--- PROVIDED MATERIAL Enclosed Below ---

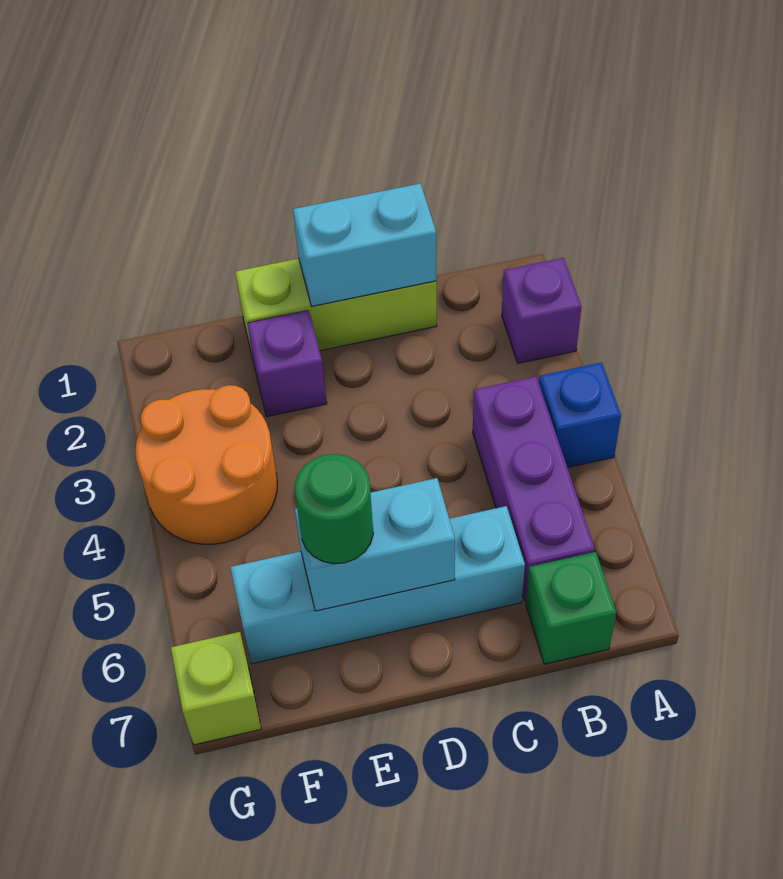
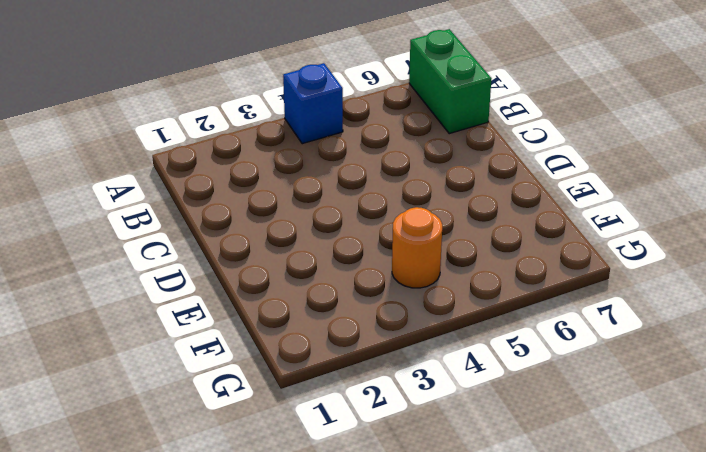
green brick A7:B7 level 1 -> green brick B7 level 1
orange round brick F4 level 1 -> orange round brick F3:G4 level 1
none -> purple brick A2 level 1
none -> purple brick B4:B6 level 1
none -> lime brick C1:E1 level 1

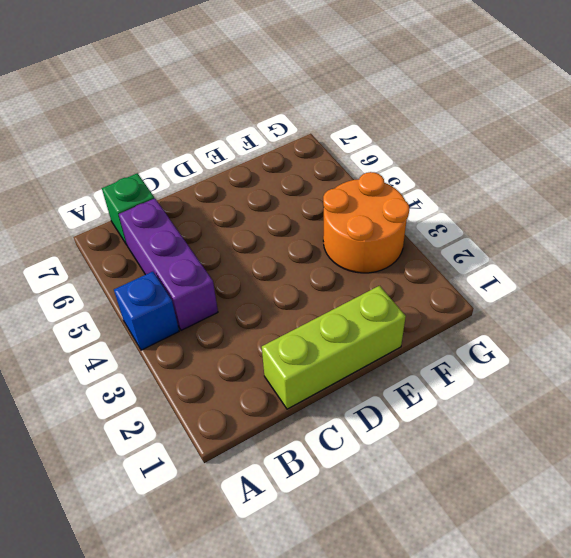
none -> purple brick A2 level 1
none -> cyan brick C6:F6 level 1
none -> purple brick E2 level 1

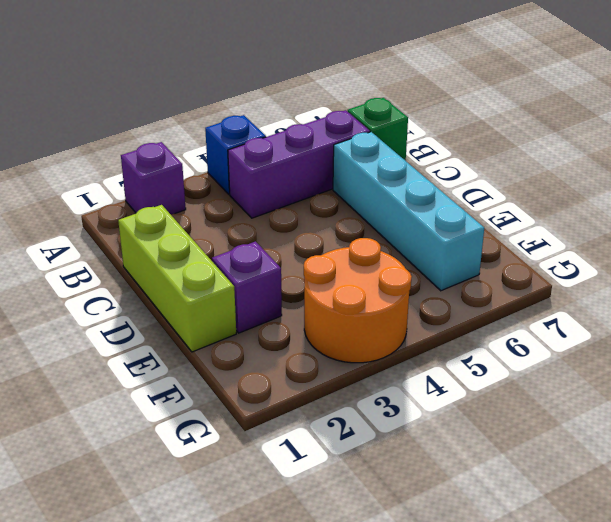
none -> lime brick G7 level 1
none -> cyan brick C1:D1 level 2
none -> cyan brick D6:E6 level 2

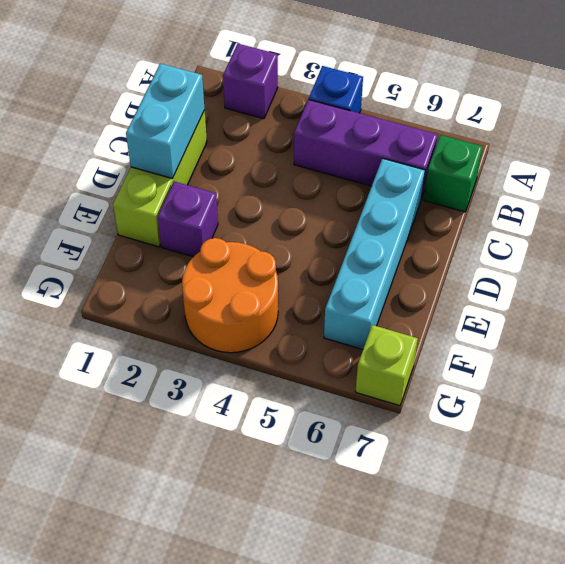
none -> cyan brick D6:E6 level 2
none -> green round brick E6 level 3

--- End of Enclosed PROVIDED MATERIAL ---
--- PROVIDED MATERIAL Enclosed Below ---

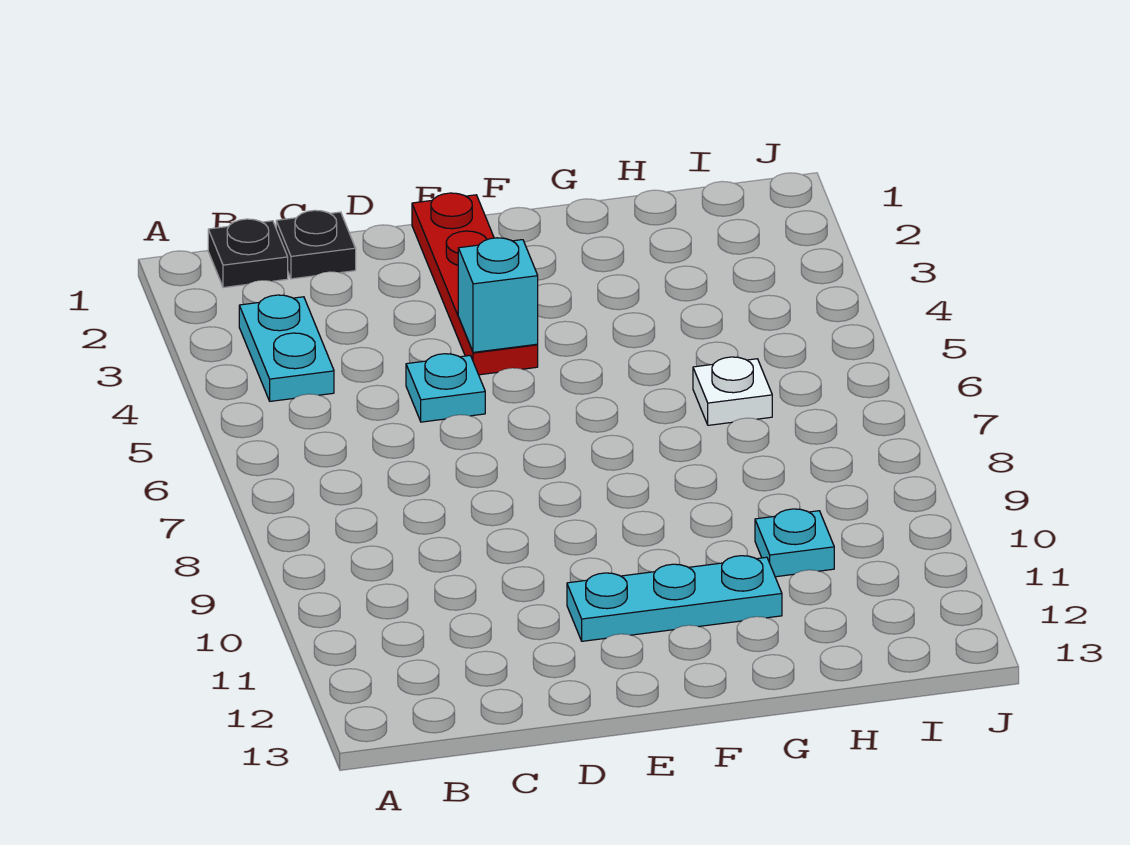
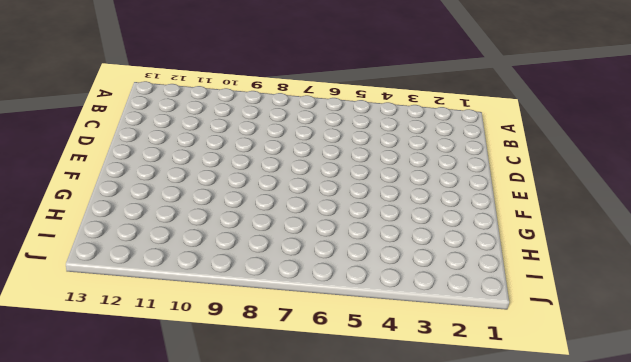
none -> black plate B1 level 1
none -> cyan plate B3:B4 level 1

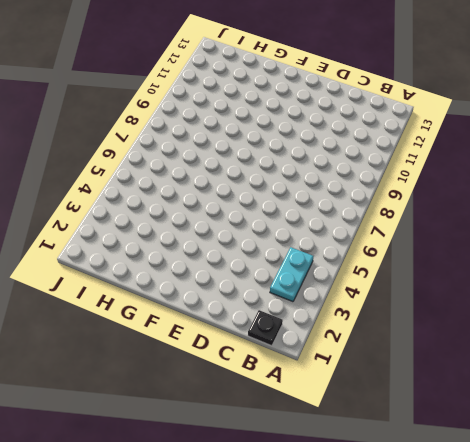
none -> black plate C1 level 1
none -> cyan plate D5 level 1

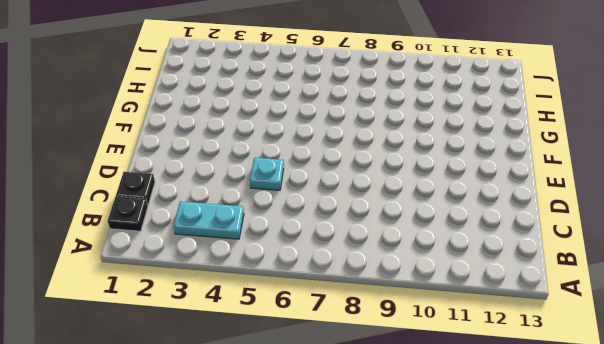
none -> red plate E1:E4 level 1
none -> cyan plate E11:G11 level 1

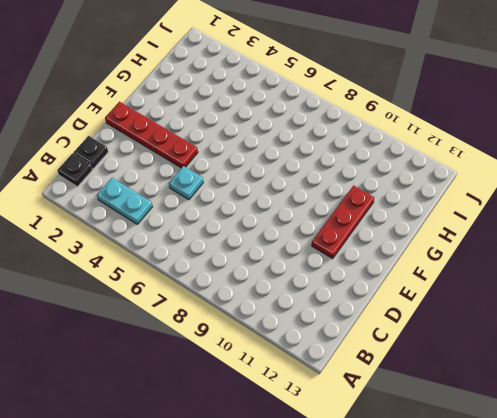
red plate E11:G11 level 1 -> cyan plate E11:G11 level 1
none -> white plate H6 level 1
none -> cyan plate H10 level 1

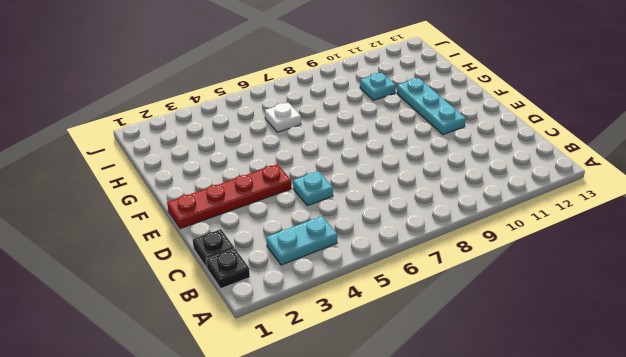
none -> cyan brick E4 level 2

--- End of Enclosed PROVIDED MATERIAL ---
--- PROVIDED MATERIAL Enclosed Below ---

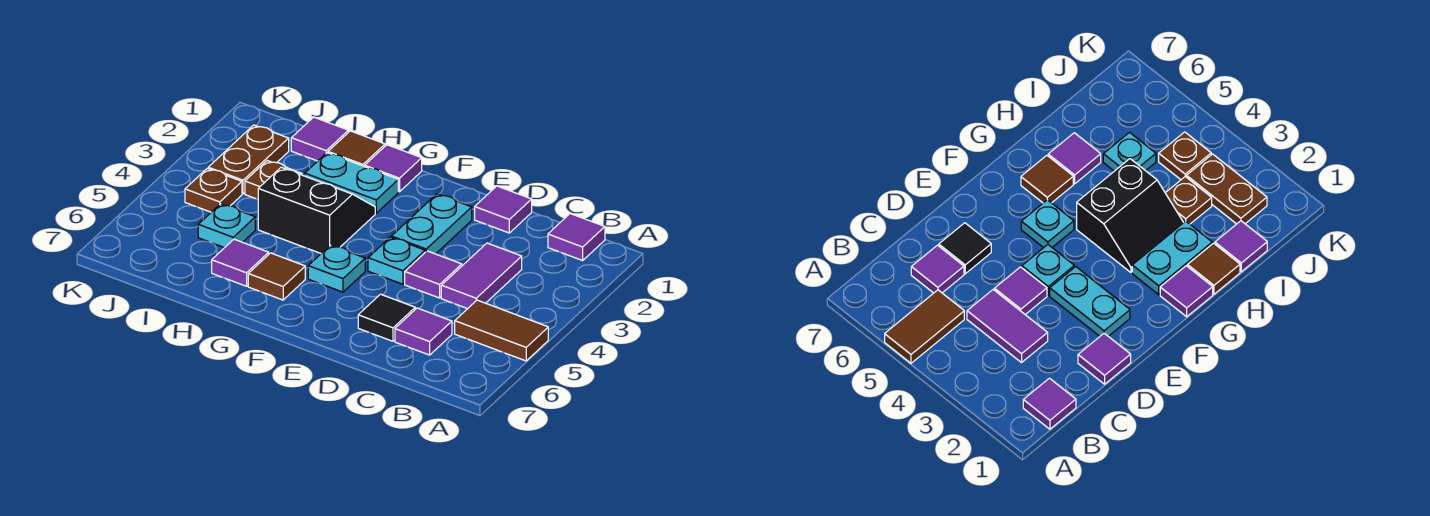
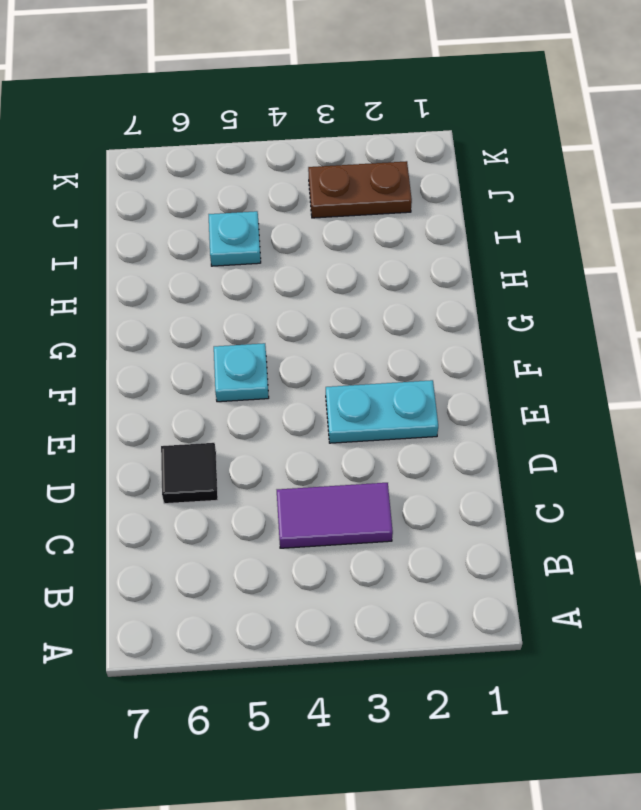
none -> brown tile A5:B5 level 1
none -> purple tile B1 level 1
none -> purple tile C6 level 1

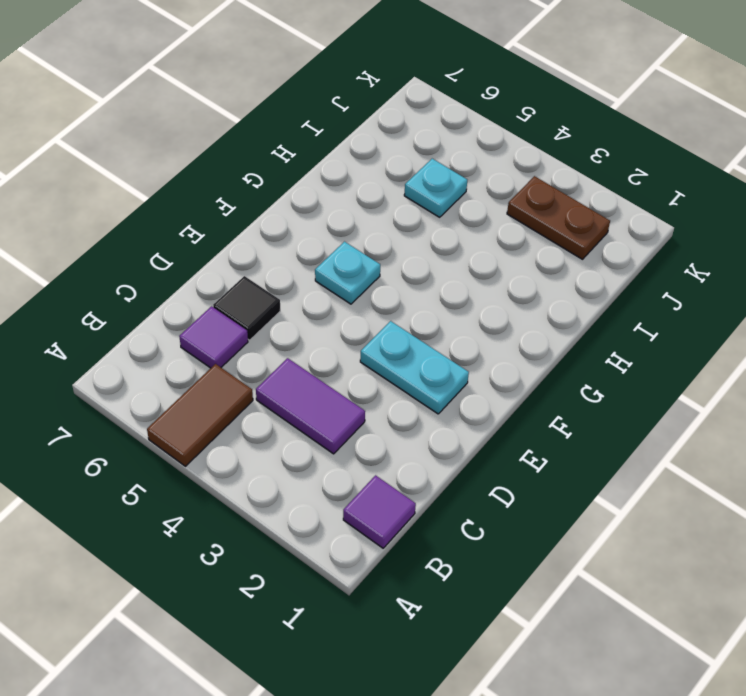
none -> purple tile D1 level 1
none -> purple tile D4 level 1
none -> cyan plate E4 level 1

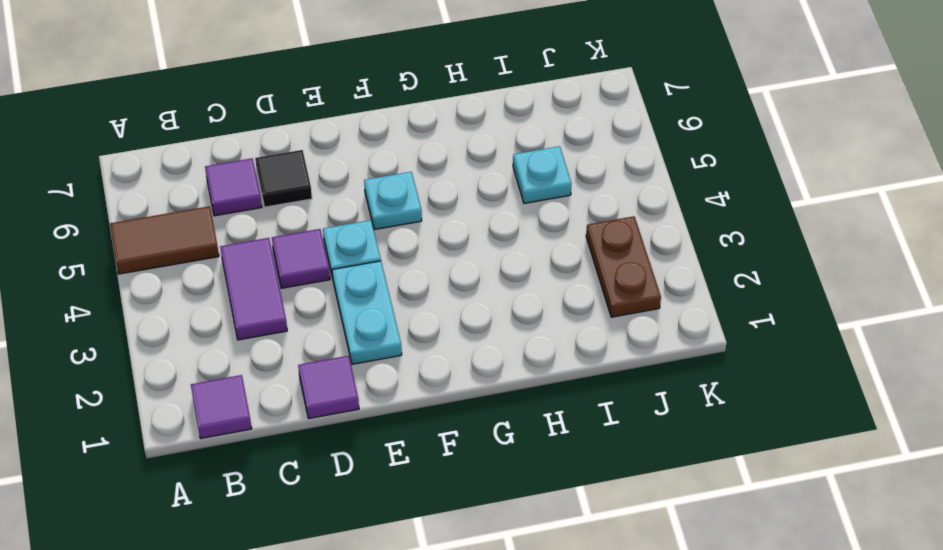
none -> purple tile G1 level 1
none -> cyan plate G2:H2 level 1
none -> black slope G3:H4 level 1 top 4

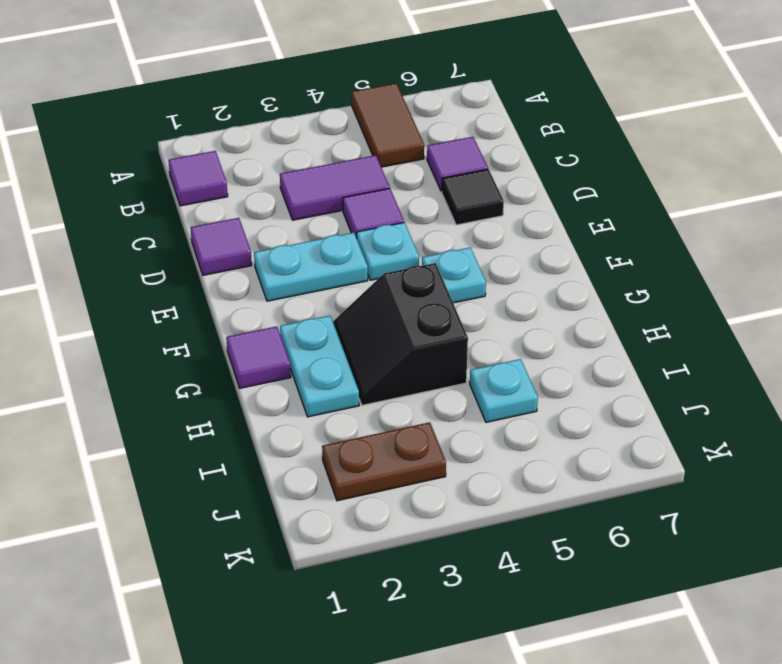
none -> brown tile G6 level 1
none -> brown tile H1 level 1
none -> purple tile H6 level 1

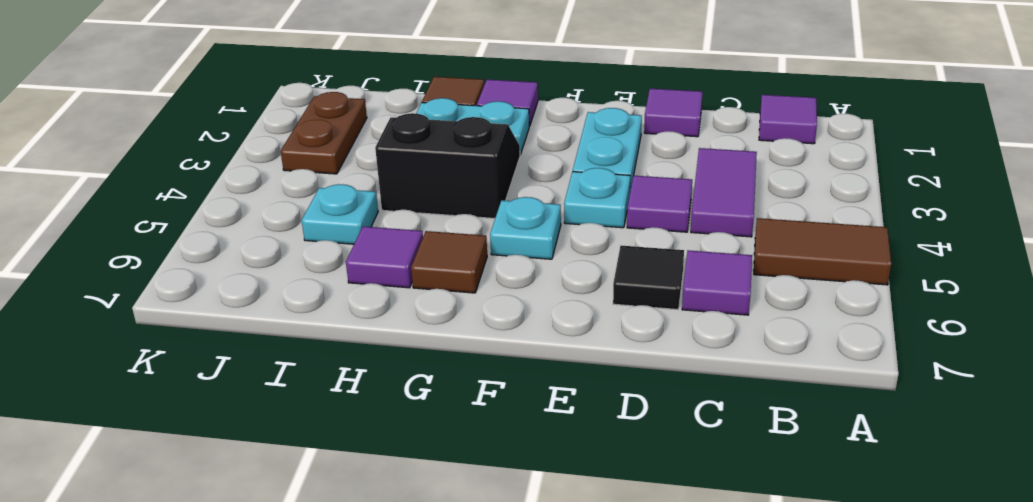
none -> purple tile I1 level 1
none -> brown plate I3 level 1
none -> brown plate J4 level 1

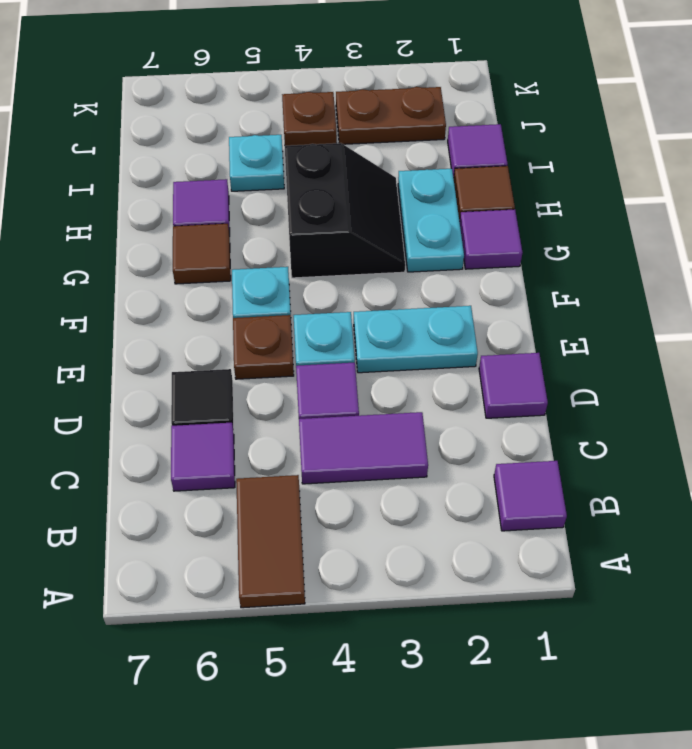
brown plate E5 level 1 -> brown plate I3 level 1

--- End of Enclosed PROVIDED MATERIAL ---

Output only the lines above from the one containing "green brick A7:B7" to the one containing "none -> green round brick E6 level 3", both included, exactly as written and with no pictures.

green brick A7:B7 level 1 -> green brick B7 level 1
orange round brick F4 level 1 -> orange round brick F3:G4 level 1
none -> purple brick A2 level 1
none -> purple brick B4:B6 level 1
none -> lime brick C1:E1 level 1

none -> purple brick A2 level 1
none -> cyan brick C6:F6 level 1
none -> purple brick E2 level 1

none -> lime brick G7 level 1
none -> cyan brick C1:D1 level 2
none -> cyan brick D6:E6 level 2

none -> cyan brick D6:E6 level 2
none -> green round brick E6 level 3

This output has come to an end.